What is being asked — I need the lines below from the one with "POT pin SIG: A0 -> D3" down to the one with "RGB pin B: GP1 -> GP3" reproduced exactly, both ends included, and nothing else.
== Segment start ==
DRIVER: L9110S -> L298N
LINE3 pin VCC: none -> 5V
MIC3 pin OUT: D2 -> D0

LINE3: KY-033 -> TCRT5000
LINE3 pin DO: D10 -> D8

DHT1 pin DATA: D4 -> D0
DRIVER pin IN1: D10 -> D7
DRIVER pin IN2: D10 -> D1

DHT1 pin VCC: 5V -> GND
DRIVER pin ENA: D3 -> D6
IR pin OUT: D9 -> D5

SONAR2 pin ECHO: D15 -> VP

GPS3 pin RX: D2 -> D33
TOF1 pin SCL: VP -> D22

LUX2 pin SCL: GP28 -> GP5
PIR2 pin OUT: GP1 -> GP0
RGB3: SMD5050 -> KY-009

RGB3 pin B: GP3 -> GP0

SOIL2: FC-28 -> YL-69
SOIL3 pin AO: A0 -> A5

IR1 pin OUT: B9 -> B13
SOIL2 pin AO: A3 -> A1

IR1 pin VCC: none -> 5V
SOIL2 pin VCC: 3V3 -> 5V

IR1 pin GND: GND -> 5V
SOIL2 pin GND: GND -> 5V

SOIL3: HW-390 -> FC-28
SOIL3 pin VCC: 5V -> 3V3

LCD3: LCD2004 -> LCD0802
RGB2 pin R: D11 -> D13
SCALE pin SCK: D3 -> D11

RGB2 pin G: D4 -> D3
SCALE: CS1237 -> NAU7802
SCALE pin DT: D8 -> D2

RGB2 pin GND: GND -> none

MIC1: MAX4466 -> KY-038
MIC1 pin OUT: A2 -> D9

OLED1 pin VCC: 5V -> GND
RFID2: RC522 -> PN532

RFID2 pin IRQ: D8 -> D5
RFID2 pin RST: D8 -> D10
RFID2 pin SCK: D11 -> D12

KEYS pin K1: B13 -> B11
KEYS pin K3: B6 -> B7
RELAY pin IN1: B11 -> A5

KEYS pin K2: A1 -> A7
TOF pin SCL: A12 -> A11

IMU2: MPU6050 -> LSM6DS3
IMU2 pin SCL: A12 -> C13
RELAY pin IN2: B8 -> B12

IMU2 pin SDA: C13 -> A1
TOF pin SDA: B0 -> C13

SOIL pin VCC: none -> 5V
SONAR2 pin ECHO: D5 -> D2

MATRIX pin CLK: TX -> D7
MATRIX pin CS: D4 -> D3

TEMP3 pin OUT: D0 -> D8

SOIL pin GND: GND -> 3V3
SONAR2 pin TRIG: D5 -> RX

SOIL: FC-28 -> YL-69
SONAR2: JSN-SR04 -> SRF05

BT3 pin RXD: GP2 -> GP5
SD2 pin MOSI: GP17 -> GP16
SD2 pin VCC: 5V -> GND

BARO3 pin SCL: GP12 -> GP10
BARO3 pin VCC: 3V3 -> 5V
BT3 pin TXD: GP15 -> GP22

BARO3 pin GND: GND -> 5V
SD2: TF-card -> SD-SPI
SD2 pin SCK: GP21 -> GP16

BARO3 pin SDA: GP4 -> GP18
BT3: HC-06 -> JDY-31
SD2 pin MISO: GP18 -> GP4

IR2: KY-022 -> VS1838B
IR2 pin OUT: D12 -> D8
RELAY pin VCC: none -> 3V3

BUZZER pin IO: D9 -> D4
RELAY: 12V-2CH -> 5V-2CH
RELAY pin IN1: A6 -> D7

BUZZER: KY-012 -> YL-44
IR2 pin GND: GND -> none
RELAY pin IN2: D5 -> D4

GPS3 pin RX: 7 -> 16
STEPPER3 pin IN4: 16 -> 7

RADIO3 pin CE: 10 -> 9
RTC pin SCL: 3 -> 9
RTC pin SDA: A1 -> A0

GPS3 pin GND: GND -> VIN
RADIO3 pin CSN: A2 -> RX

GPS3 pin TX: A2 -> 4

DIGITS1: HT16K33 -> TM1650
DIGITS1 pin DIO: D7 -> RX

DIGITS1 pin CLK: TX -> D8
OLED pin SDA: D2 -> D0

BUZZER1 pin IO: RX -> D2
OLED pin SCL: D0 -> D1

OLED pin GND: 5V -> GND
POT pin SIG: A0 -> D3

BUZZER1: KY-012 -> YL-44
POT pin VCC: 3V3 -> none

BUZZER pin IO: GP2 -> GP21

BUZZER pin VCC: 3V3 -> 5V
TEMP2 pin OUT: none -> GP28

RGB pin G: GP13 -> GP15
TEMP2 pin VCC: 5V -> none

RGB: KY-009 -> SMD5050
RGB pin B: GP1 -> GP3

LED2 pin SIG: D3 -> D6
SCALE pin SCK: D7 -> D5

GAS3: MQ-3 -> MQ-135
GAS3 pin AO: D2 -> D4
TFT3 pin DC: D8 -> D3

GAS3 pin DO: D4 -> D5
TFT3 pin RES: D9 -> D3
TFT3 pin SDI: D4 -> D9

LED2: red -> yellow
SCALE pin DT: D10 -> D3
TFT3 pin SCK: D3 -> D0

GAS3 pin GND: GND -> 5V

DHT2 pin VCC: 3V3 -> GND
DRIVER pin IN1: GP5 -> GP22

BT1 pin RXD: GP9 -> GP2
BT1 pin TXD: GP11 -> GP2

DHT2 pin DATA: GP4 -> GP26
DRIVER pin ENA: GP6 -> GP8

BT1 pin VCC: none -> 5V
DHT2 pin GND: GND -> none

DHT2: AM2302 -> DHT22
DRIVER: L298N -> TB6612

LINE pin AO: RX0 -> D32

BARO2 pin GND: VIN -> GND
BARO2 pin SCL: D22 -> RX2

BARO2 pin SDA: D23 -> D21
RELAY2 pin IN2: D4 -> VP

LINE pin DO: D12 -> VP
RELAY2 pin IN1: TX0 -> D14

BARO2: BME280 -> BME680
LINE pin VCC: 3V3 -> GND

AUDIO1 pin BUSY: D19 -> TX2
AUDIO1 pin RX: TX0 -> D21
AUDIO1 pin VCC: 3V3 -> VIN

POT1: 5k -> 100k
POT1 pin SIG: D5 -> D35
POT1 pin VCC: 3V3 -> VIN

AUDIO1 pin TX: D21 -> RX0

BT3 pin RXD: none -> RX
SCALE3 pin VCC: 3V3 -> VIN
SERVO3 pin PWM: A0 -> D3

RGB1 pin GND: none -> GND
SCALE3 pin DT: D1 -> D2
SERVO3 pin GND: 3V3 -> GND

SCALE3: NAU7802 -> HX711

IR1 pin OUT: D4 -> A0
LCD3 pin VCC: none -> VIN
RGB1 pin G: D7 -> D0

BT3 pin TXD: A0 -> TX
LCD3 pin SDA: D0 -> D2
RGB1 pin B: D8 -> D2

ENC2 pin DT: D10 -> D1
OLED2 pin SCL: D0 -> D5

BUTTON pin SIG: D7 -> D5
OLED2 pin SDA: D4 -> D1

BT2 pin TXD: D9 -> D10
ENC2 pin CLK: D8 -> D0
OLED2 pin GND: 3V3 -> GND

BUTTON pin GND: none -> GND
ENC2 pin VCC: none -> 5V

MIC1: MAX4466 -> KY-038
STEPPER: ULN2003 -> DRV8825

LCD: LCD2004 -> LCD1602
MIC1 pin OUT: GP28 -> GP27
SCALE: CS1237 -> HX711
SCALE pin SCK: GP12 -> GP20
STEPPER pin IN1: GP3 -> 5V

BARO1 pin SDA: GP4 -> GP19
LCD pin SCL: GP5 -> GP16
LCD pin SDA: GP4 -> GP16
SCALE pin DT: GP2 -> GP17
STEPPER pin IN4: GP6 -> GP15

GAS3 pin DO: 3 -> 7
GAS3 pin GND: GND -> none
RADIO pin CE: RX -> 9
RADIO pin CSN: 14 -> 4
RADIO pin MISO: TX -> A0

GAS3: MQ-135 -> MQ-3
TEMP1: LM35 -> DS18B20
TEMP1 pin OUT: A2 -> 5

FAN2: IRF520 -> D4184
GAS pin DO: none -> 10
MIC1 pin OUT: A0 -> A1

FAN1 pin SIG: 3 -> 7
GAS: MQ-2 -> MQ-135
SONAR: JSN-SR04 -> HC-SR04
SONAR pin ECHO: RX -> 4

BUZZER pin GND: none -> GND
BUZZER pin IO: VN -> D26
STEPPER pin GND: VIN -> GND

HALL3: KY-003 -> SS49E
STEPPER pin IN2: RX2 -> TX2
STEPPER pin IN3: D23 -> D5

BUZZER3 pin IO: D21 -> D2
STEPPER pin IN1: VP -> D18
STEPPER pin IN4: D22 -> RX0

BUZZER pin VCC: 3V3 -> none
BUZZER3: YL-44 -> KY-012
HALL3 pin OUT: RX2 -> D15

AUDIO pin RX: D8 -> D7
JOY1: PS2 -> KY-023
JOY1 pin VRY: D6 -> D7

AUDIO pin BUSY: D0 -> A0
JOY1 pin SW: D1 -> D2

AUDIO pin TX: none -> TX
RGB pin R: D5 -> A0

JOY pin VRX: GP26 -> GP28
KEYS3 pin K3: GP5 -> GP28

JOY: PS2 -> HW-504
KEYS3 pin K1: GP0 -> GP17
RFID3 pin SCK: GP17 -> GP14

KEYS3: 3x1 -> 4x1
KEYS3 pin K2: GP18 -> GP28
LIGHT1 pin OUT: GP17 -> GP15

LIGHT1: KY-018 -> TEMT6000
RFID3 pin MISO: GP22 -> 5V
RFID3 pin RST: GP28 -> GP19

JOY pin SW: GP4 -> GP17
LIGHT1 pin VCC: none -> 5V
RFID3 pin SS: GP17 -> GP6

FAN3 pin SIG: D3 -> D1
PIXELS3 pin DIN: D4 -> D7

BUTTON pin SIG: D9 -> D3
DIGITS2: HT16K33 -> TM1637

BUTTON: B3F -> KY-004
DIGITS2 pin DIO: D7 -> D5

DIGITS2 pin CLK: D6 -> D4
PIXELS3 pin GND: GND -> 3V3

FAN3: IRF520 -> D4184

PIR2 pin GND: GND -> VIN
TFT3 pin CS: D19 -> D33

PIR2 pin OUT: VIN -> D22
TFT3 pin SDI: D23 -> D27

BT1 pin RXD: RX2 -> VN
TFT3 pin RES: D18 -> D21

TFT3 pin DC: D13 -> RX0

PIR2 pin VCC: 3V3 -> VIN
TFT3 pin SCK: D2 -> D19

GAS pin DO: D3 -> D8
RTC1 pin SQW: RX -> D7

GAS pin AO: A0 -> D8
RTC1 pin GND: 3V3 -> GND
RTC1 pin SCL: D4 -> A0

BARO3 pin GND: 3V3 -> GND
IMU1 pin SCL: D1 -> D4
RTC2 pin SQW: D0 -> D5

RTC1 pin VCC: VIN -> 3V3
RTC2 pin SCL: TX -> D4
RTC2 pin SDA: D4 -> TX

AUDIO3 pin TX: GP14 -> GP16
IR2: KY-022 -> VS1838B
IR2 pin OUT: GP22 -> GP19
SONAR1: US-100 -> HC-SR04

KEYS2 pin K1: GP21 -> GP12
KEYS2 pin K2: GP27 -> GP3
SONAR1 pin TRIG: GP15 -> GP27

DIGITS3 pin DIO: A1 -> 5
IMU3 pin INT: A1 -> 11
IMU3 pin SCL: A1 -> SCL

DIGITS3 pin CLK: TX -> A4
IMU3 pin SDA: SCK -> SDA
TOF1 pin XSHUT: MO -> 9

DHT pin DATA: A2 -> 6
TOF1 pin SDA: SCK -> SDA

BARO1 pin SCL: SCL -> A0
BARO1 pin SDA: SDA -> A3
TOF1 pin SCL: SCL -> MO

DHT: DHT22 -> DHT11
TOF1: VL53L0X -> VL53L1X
== Segment end ==
Task answer —
POT pin SIG: A0 -> D3

BUZZER1: KY-012 -> YL-44
POT pin VCC: 3V3 -> none

BUZZER pin IO: GP2 -> GP21

BUZZER pin VCC: 3V3 -> 5V
TEMP2 pin OUT: none -> GP28

RGB pin G: GP13 -> GP15
TEMP2 pin VCC: 5V -> none

RGB: KY-009 -> SMD5050
RGB pin B: GP1 -> GP3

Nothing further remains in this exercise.